■ What to produce
The records follow. Filter them to the lines that hold "turquoise".
════
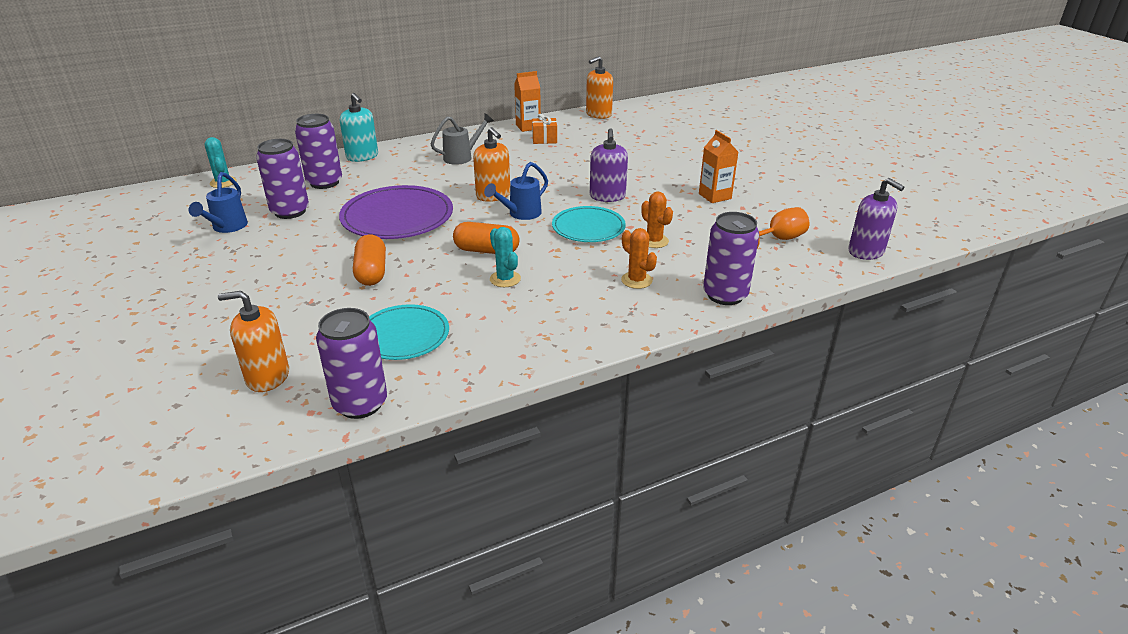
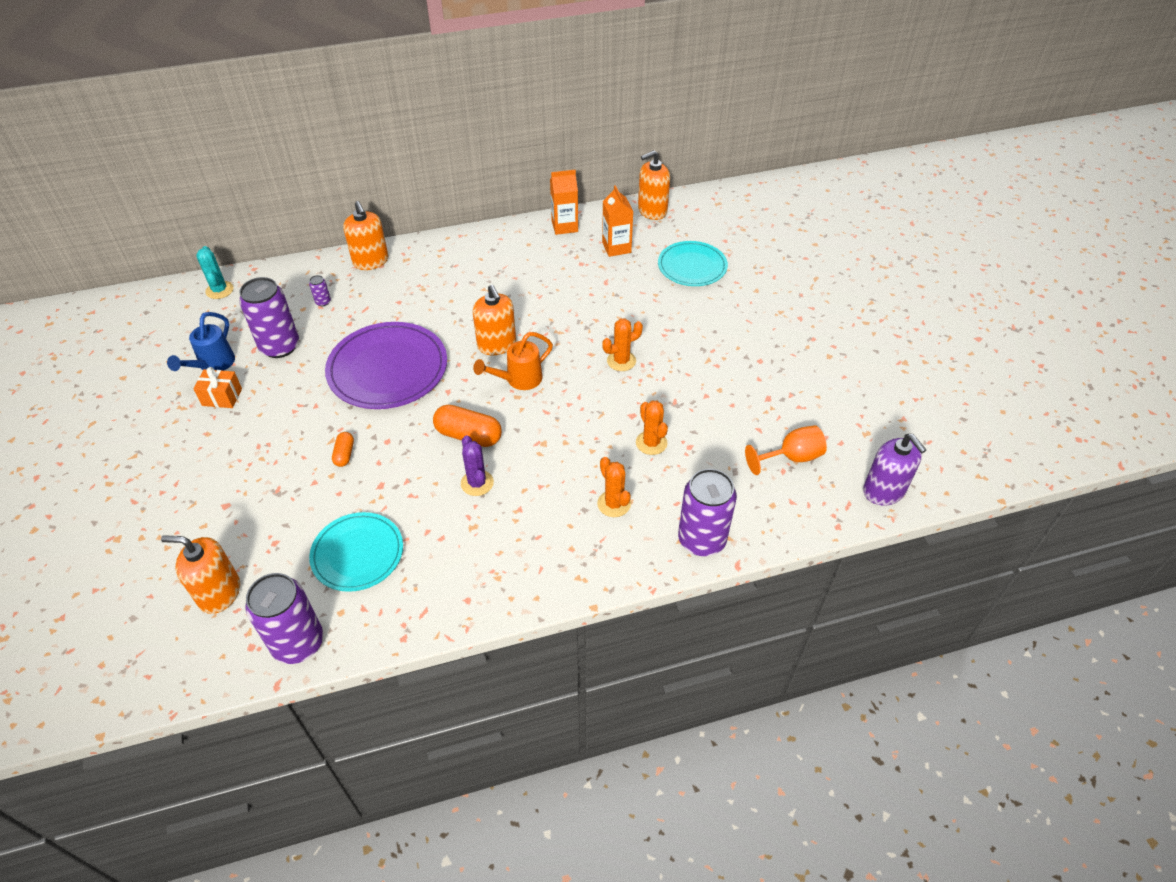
camera: 10 degrees right, 15 degrees up
purple can [295,114,342,189] -> purple can [309,275,331,306], size x0.41
turquoise soap dispenser [340,93,378,162] -> orange soap dispenser [343,201,389,270]
orange capsule [353,234,386,286] -> orange capsule [332,432,354,467], size x0.55
grey watering can [431,113,494,165] -> none
blue watering can [484,162,548,220] -> orange watering can [473,332,553,390]
turquoise cactus [490,227,521,287] -> purple cactus [461,435,494,496]
orange gift [532,114,557,144] -> orange gift moved to [193,367,242,408]
turquoise plate [552,206,626,242] -> turquoise plate moved to [658,241,728,286]
purple soap dispenser [590,128,628,202] -> orange cactus [602,318,643,371]
orange carton [699,130,738,203] -> orange carton moved to [602,185,634,257]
════
■ Written answer
turquoise soap dispenser [340,93,378,162] -> orange soap dispenser [343,201,389,270]
turquoise cactus [490,227,521,287] -> purple cactus [461,435,494,496]
turquoise plate [552,206,626,242] -> turquoise plate moved to [658,241,728,286]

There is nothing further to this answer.